▸ EXERCISE DIRECTIONS
The expected result is every entry, retyped character for character.
******************************
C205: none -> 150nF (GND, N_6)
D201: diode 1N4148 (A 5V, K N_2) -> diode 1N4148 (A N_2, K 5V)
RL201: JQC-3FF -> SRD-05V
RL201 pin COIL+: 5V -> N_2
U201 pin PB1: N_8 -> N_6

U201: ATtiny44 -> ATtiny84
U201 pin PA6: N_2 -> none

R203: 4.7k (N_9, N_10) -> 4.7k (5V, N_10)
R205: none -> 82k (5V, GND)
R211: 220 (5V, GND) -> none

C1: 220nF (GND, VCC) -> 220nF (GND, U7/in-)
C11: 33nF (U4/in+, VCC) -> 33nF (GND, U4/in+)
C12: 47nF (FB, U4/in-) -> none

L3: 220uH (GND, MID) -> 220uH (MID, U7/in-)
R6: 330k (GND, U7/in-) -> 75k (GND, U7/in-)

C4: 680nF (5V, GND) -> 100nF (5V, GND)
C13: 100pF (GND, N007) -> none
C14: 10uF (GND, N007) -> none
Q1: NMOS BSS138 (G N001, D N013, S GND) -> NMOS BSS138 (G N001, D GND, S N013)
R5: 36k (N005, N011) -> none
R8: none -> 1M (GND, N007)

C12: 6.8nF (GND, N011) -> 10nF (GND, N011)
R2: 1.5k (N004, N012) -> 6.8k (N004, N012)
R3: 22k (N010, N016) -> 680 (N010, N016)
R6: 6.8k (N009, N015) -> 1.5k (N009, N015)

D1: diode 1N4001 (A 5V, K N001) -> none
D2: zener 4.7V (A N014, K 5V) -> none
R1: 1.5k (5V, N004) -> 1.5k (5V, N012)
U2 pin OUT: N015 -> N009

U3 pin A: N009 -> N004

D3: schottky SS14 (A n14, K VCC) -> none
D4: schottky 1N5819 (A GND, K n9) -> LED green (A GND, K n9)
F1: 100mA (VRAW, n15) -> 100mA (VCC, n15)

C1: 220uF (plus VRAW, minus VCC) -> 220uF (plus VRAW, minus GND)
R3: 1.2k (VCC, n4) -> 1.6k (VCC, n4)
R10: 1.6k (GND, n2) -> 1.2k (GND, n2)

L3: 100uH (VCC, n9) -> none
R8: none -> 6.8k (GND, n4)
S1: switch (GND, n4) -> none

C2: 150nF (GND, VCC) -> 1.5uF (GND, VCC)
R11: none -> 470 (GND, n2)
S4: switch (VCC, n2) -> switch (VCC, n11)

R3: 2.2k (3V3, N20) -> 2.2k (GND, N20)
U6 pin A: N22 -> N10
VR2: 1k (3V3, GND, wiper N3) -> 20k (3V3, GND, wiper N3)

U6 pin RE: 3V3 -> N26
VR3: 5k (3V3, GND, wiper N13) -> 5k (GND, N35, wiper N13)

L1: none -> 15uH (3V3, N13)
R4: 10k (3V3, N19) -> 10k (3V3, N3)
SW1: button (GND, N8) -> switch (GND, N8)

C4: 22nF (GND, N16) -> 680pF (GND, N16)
******************************
▸ SOLUTION TO THE EXERCISE
C205: none -> 150nF (GND, N_6)
D201: diode 1N4148 (A 5V, K N_2) -> diode 1N4148 (A N_2, K 5V)
RL201: JQC-3FF -> SRD-05V
RL201 pin COIL+: 5V -> N_2
U201 pin PB1: N_8 -> N_6

U201: ATtiny44 -> ATtiny84
U201 pin PA6: N_2 -> none

R203: 4.7k (N_9, N_10) -> 4.7k (5V, N_10)
R205: none -> 82k (5V, GND)
R211: 220 (5V, GND) -> none

C1: 220nF (GND, VCC) -> 220nF (GND, U7/in-)
C11: 33nF (U4/in+, VCC) -> 33nF (GND, U4/in+)
C12: 47nF (FB, U4/in-) -> none

L3: 220uH (GND, MID) -> 220uH (MID, U7/in-)
R6: 330k (GND, U7/in-) -> 75k (GND, U7/in-)

C4: 680nF (5V, GND) -> 100nF (5V, GND)
C13: 100pF (GND, N007) -> none
C14: 10uF (GND, N007) -> none
Q1: NMOS BSS138 (G N001, D N013, S GND) -> NMOS BSS138 (G N001, D GND, S N013)
R5: 36k (N005, N011) -> none
R8: none -> 1M (GND, N007)

C12: 6.8nF (GND, N011) -> 10nF (GND, N011)
R2: 1.5k (N004, N012) -> 6.8k (N004, N012)
R3: 22k (N010, N016) -> 680 (N010, N016)
R6: 6.8k (N009, N015) -> 1.5k (N009, N015)

D1: diode 1N4001 (A 5V, K N001) -> none
D2: zener 4.7V (A N014, K 5V) -> none
R1: 1.5k (5V, N004) -> 1.5k (5V, N012)
U2 pin OUT: N015 -> N009

U3 pin A: N009 -> N004

D3: schottky SS14 (A n14, K VCC) -> none
D4: schottky 1N5819 (A GND, K n9) -> LED green (A GND, K n9)
F1: 100mA (VRAW, n15) -> 100mA (VCC, n15)

C1: 220uF (plus VRAW, minus VCC) -> 220uF (plus VRAW, minus GND)
R3: 1.2k (VCC, n4) -> 1.6k (VCC, n4)
R10: 1.6k (GND, n2) -> 1.2k (GND, n2)

L3: 100uH (VCC, n9) -> none
R8: none -> 6.8k (GND, n4)
S1: switch (GND, n4) -> none

C2: 150nF (GND, VCC) -> 1.5uF (GND, VCC)
R11: none -> 470 (GND, n2)
S4: switch (VCC, n2) -> switch (VCC, n11)

R3: 2.2k (3V3, N20) -> 2.2k (GND, N20)
U6 pin A: N22 -> N10
VR2: 1k (3V3, GND, wiper N3) -> 20k (3V3, GND, wiper N3)

U6 pin RE: 3V3 -> N26
VR3: 5k (3V3, GND, wiper N13) -> 5k (GND, N35, wiper N13)

L1: none -> 15uH (3V3, N13)
R4: 10k (3V3, N19) -> 10k (3V3, N3)
SW1: button (GND, N8) -> switch (GND, N8)

C4: 22nF (GND, N16) -> 680pF (GND, N16)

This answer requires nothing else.